━━━━━ Recorded data ━━━━━

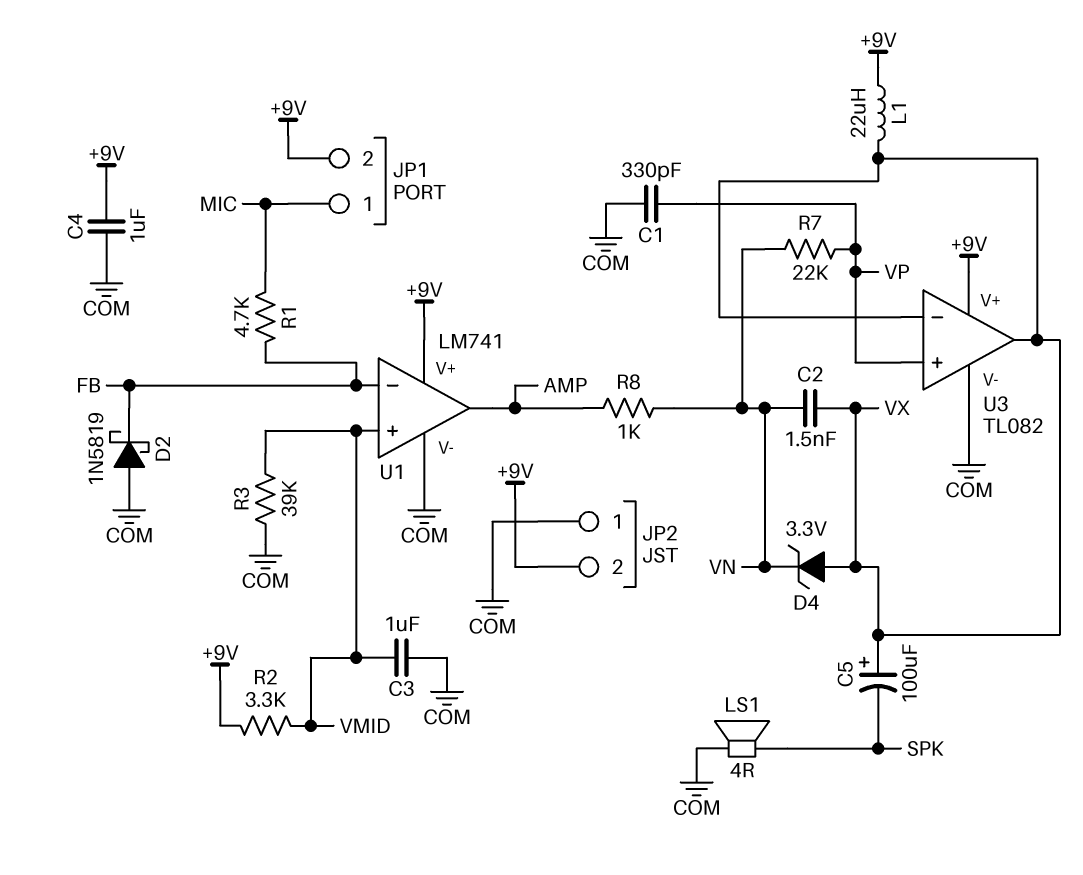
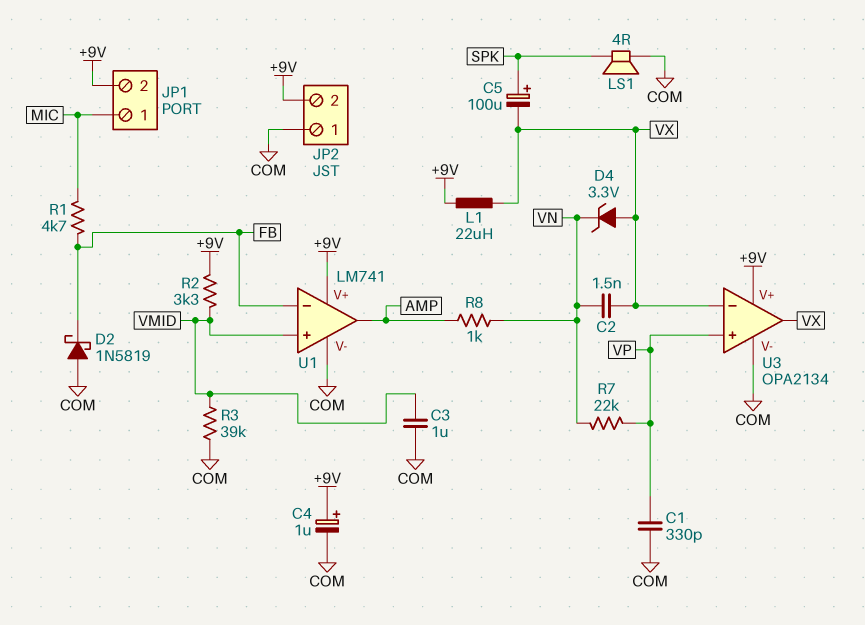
C4: 1uF (+9V, COM) -> 1uF (plus +9V, minus COM)
C5: 100uF (plus VX, minus SPK) -> 100uF (plus SPK, minus VX)
U3: TL082 -> OPA2134

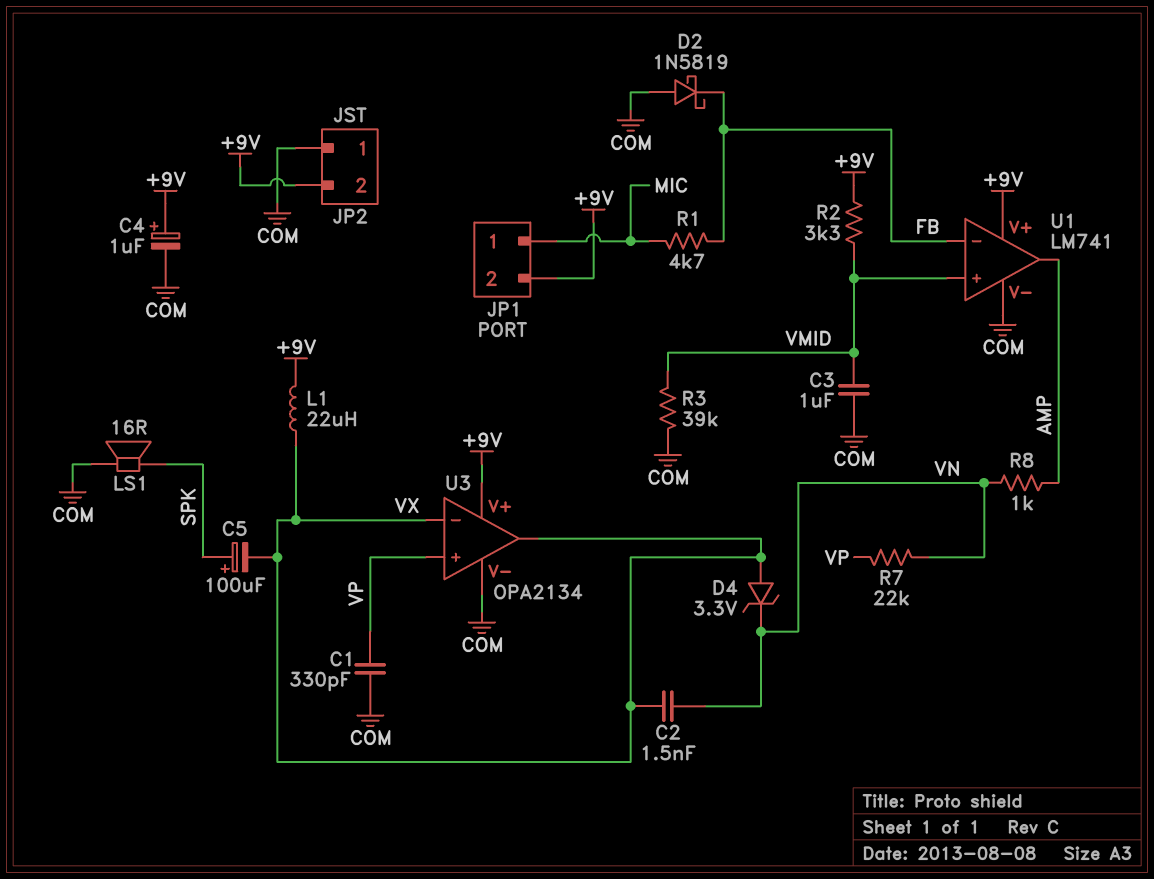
LS1: speaker 4R (COM, SPK) -> speaker 16R (COM, SPK)

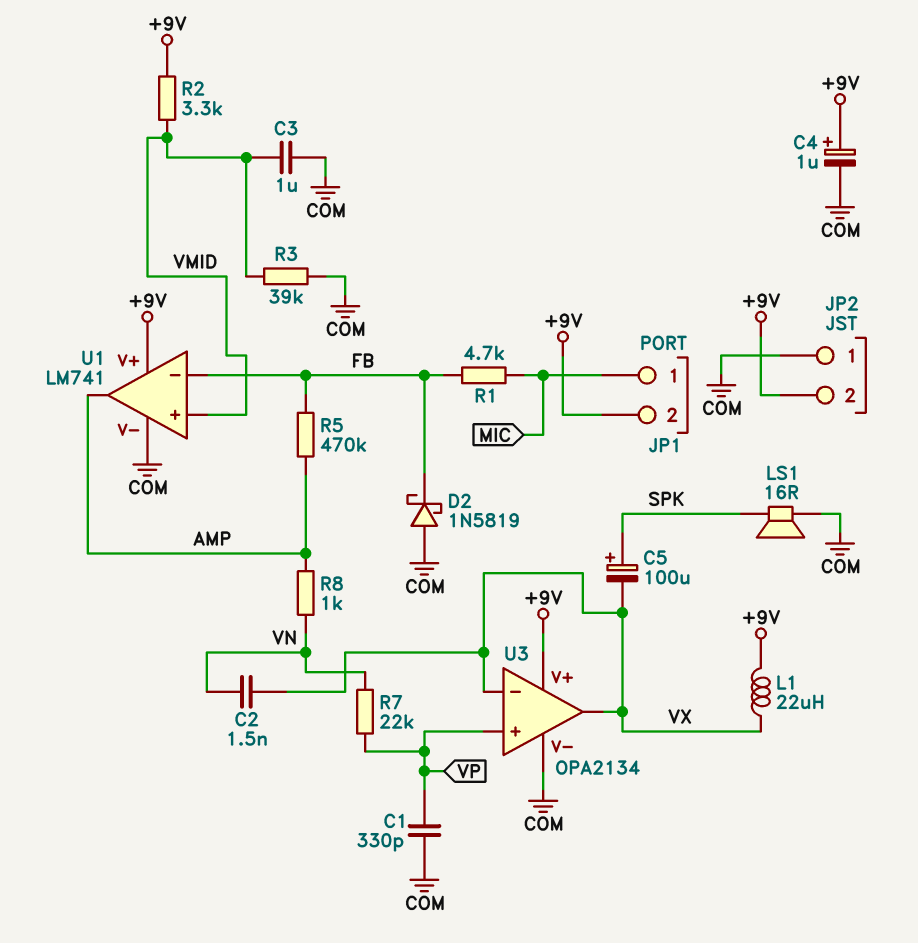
D4: zener 3.3V (A VX, K VN) -> none
R5: none -> 470k (AMP, FB)

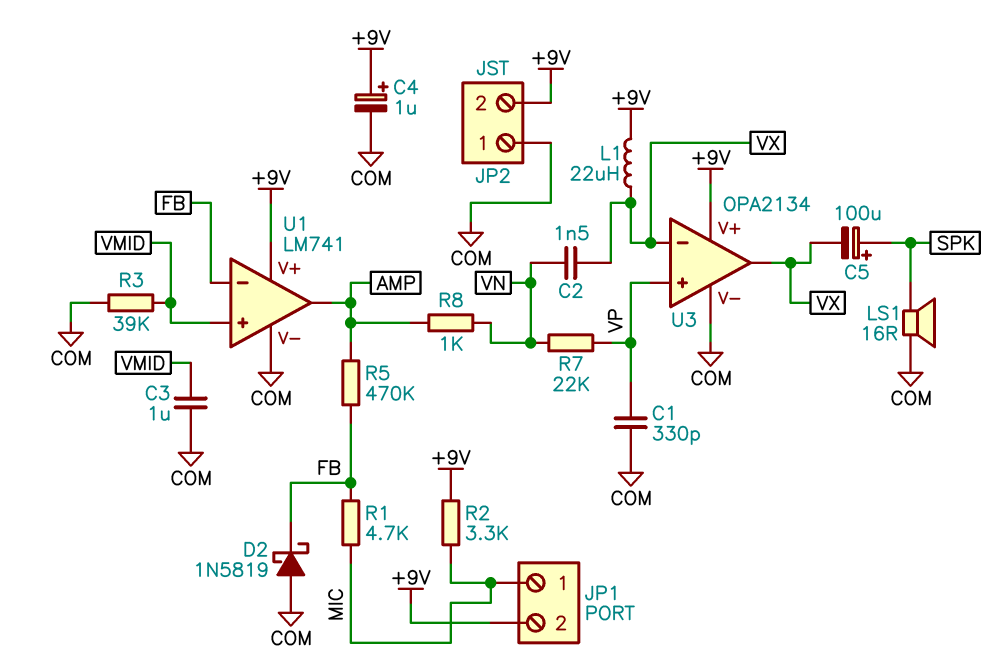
R2: 3.3k (+9V, VMID) -> 3.3k (+9V, MIC)

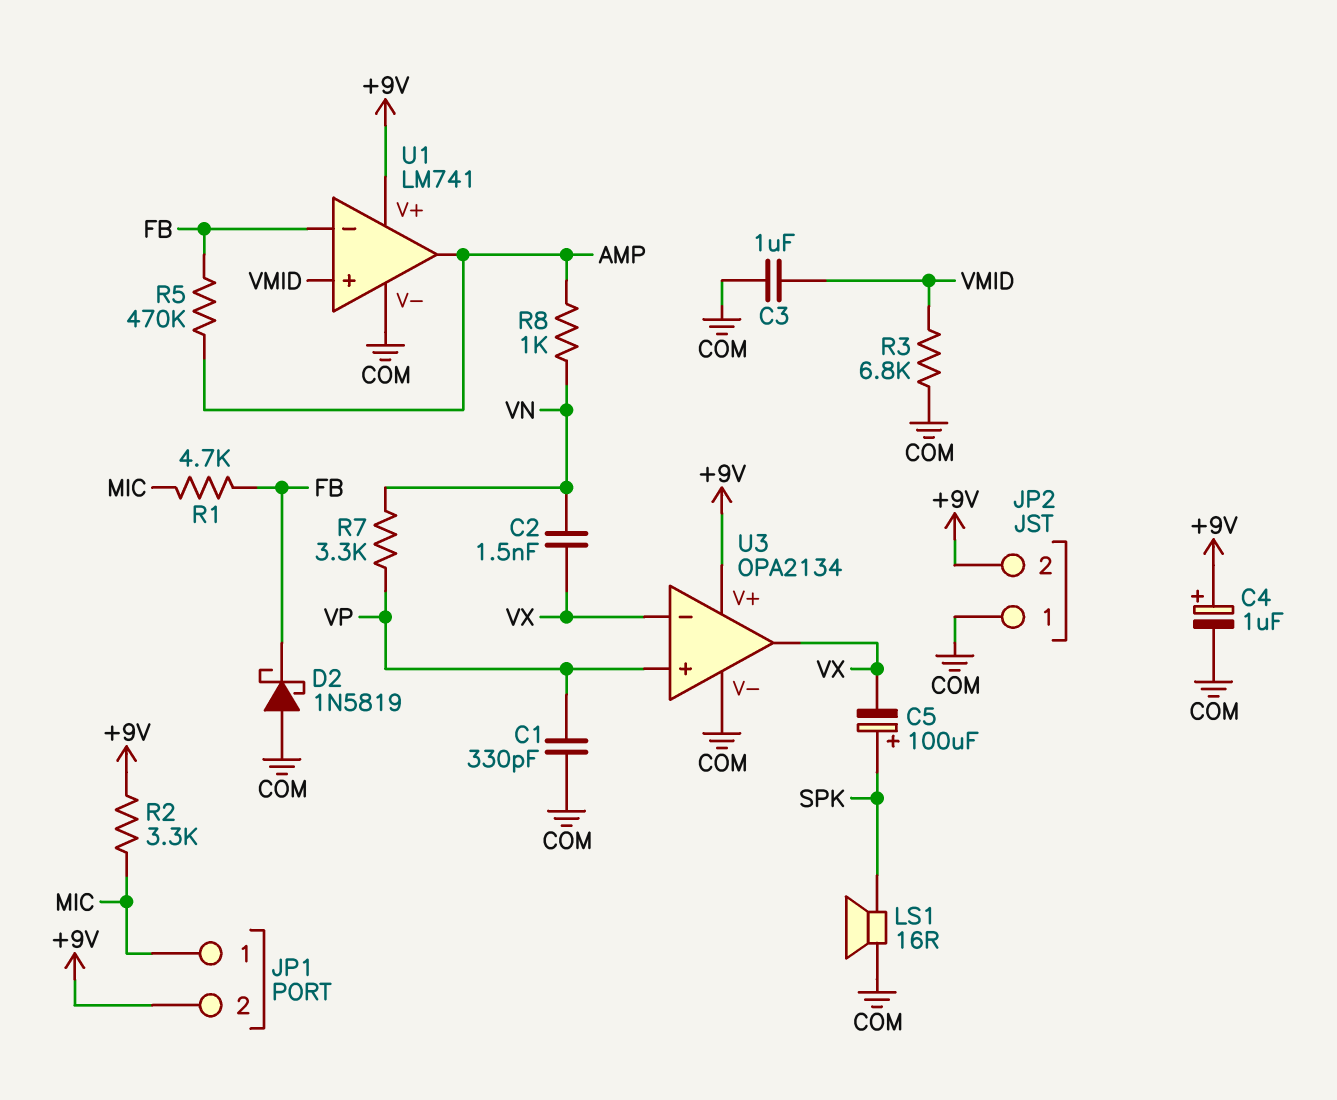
L1: 22uH (+9V, VX) -> none
R3: 39k (COM, VMID) -> 6.8k (COM, VMID)
R7: 22k (VN, VP) -> 3.3k (VN, VP)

━━━━━

• _Task to carry out_
Your copy should match every record exactly and contain no pictures.

• _Exercise response_
C4: 1uF (+9V, COM) -> 1uF (plus +9V, minus COM)
C5: 100uF (plus VX, minus SPK) -> 100uF (plus SPK, minus VX)
U3: TL082 -> OPA2134

LS1: speaker 4R (COM, SPK) -> speaker 16R (COM, SPK)

D4: zener 3.3V (A VX, K VN) -> none
R5: none -> 470k (AMP, FB)

R2: 3.3k (+9V, VMID) -> 3.3k (+9V, MIC)

L1: 22uH (+9V, VX) -> none
R3: 39k (COM, VMID) -> 6.8k (COM, VMID)
R7: 22k (VN, VP) -> 3.3k (VN, VP)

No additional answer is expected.